### Instructions for the task:
Count how many lines in the items below contain the string "kern", and reply with that number alone.

### Records supplied:
::::

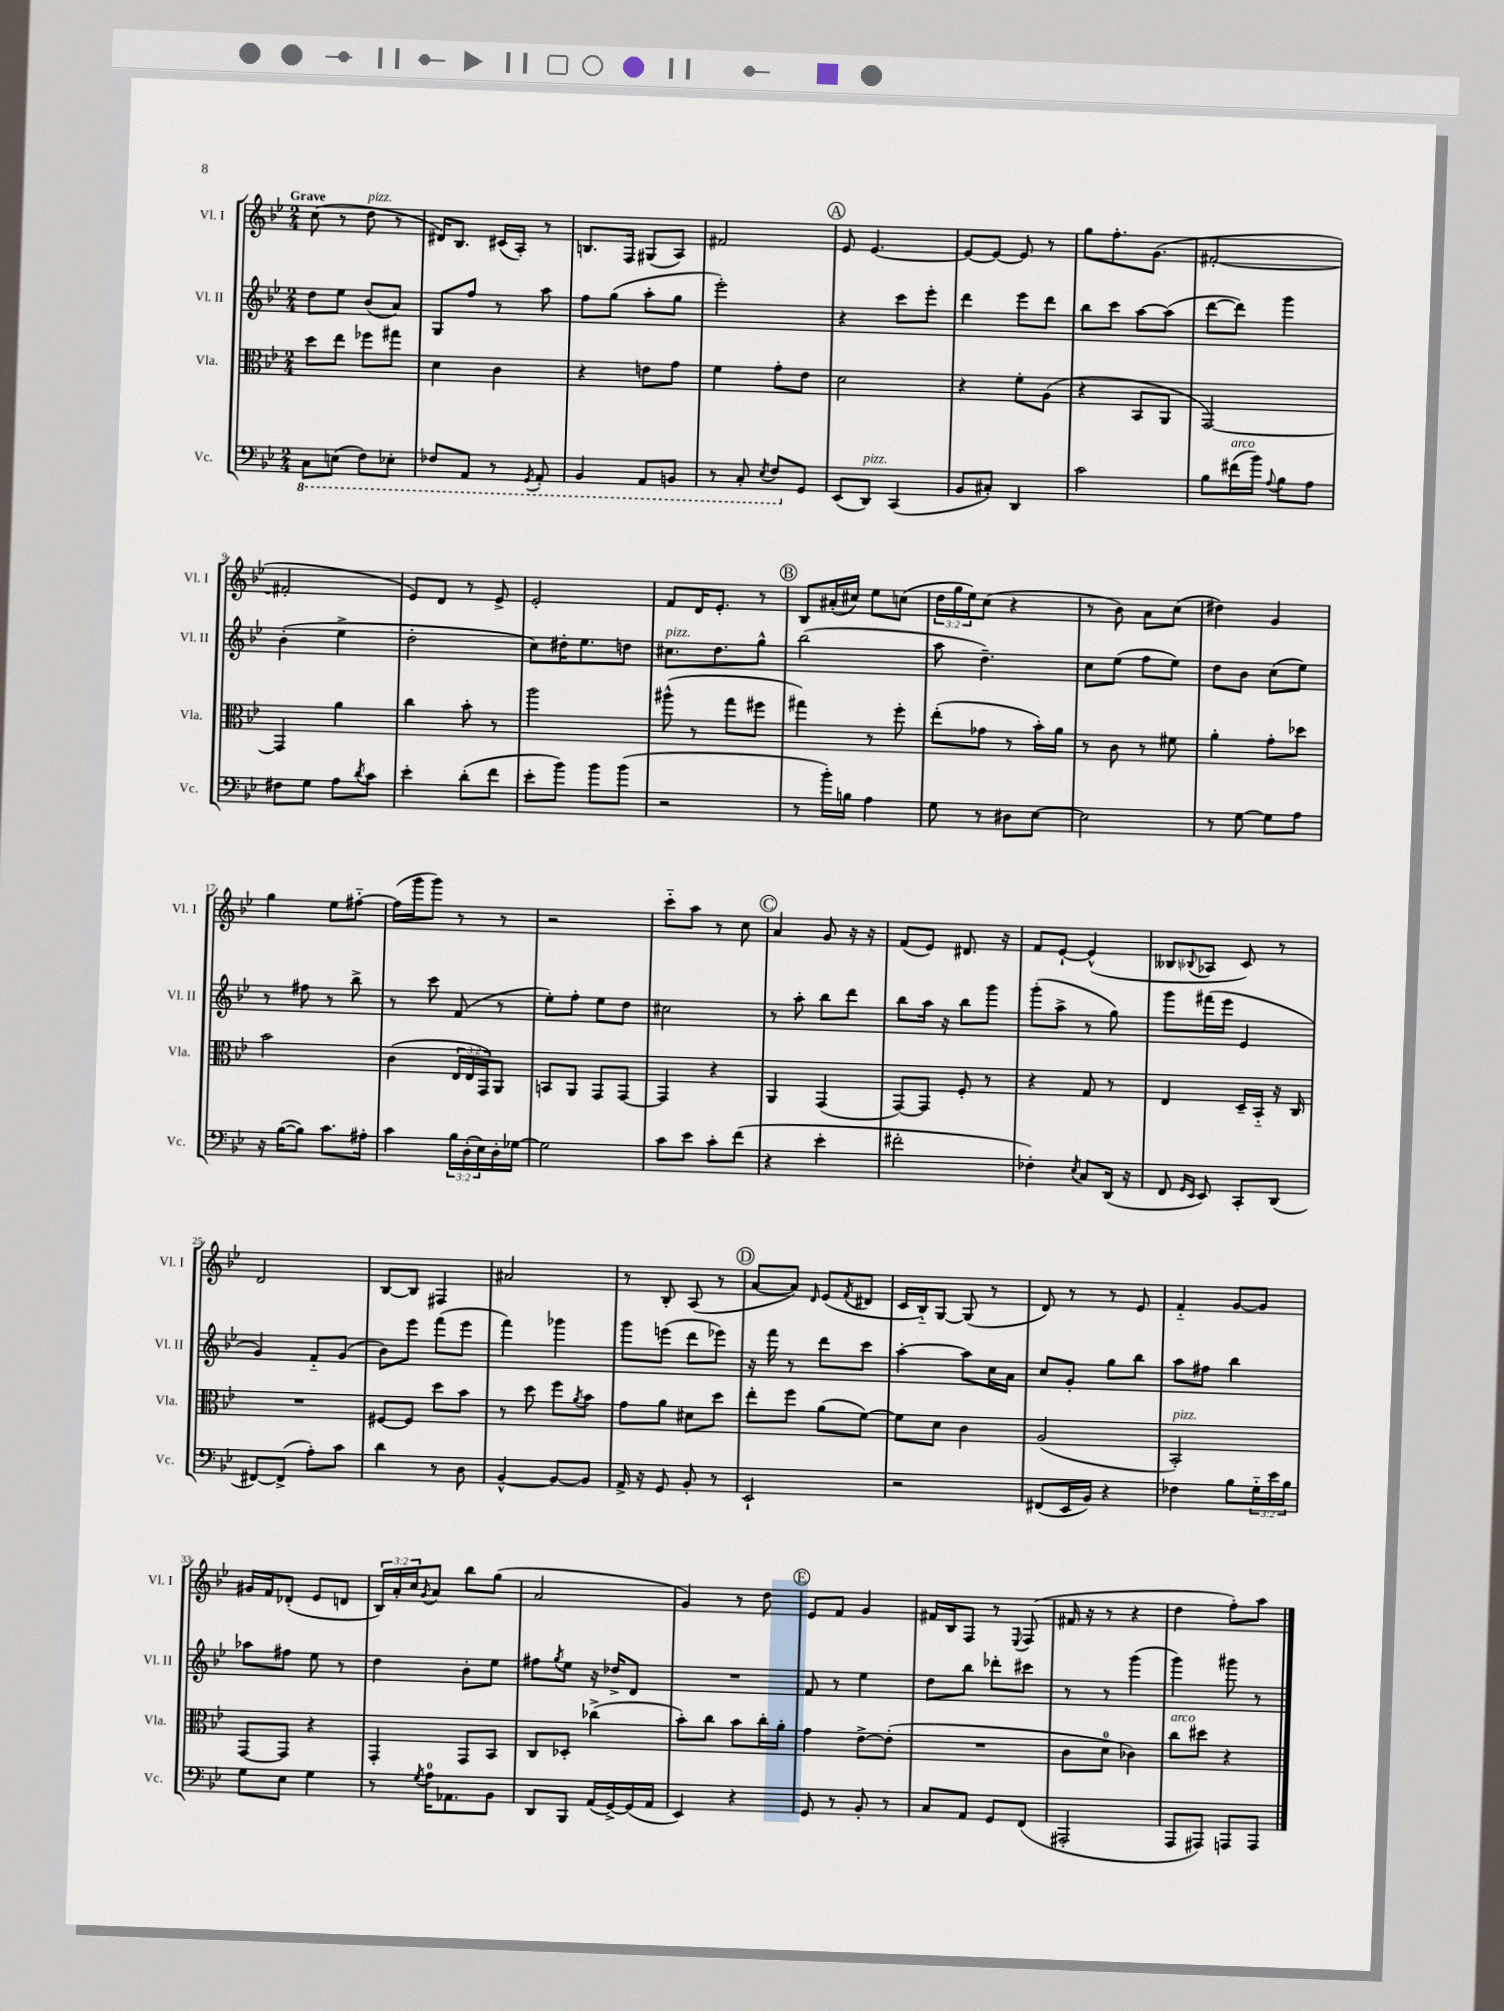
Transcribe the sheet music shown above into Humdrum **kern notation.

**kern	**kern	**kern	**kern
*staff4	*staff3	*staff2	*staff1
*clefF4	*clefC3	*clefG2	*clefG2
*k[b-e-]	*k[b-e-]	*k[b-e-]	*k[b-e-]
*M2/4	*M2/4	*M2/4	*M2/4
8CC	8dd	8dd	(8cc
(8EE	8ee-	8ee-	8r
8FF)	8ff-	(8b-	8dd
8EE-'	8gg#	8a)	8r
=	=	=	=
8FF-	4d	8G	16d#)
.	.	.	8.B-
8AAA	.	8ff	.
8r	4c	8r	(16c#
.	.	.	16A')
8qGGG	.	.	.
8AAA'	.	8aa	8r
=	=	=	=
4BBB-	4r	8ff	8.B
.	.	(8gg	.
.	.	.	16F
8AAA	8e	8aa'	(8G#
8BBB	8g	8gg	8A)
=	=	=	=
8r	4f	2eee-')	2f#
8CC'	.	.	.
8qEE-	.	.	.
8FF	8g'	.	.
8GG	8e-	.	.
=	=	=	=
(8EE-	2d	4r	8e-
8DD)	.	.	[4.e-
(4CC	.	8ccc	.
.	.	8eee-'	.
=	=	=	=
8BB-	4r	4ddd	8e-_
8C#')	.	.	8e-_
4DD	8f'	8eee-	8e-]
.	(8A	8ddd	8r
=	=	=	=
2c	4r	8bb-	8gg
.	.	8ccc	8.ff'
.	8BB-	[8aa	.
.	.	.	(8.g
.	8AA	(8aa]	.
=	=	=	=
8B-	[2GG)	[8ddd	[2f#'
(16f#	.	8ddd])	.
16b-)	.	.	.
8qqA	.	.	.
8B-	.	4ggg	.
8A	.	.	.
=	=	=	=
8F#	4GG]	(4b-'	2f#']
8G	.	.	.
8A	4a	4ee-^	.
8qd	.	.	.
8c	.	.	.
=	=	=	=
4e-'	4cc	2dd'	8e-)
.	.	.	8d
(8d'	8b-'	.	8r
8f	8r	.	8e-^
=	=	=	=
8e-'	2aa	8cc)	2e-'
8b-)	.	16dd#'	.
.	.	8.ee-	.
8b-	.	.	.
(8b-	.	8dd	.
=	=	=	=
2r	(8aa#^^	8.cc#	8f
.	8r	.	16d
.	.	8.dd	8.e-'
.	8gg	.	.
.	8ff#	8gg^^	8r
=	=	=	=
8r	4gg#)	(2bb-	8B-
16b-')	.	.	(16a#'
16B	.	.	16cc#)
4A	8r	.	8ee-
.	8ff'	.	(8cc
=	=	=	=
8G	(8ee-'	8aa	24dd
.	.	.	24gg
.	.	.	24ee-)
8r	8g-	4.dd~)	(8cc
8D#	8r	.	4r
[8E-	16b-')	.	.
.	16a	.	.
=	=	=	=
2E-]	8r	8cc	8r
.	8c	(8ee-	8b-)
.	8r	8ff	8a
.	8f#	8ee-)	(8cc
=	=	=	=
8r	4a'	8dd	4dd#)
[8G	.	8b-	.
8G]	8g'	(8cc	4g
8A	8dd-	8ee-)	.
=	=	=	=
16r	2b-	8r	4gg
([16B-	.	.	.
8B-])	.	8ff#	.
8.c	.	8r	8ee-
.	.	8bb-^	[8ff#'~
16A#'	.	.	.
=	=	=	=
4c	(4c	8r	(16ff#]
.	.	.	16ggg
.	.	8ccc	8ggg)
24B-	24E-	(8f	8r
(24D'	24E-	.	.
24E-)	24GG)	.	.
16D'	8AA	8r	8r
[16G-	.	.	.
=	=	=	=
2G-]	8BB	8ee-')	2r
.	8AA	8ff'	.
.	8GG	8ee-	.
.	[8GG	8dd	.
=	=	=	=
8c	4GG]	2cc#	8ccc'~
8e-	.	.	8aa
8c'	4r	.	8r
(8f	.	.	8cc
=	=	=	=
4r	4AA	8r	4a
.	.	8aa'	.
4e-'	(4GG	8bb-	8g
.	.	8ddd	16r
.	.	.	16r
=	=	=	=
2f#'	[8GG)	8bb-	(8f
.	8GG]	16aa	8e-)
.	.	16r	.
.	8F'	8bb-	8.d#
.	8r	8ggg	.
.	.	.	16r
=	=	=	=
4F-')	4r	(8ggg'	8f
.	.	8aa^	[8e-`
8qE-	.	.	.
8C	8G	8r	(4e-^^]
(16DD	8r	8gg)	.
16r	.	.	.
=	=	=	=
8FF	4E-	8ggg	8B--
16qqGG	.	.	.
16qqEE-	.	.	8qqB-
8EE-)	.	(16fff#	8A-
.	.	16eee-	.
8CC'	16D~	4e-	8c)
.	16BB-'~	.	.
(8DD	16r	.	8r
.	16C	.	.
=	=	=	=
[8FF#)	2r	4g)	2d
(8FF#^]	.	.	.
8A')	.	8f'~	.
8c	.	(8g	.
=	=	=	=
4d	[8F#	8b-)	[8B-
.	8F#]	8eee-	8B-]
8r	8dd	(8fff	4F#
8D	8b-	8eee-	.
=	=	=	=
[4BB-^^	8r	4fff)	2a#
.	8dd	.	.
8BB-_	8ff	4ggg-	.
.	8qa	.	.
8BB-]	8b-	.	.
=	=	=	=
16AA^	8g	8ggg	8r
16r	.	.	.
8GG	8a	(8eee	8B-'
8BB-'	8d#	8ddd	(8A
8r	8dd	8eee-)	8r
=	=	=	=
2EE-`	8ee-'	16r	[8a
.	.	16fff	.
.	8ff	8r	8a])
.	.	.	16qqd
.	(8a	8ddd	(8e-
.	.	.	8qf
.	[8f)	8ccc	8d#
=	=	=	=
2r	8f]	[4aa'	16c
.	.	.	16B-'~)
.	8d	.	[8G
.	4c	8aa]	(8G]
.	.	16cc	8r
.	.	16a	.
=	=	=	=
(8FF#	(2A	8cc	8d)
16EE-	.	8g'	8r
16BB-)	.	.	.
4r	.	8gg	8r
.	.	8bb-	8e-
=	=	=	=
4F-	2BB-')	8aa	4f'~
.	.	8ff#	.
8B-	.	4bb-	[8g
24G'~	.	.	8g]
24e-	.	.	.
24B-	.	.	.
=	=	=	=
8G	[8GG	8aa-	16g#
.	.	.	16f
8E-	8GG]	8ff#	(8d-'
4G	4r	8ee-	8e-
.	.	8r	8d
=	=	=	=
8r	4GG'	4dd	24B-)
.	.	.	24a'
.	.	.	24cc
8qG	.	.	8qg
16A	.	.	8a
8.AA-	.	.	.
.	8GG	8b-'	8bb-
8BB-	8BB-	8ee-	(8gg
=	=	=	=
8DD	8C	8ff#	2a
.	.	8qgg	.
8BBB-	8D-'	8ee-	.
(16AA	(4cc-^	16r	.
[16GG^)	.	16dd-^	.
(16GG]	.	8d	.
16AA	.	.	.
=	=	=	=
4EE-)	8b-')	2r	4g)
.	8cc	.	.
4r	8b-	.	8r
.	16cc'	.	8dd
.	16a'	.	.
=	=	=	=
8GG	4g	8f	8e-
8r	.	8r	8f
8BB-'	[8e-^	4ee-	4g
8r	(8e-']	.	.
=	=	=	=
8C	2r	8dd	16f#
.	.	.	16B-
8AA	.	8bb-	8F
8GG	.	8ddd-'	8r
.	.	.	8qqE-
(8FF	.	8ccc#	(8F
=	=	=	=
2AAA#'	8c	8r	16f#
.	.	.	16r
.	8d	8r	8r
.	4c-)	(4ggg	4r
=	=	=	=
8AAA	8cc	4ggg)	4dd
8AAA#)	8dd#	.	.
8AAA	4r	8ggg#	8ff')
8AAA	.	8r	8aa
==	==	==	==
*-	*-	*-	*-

::::

### Reply:
2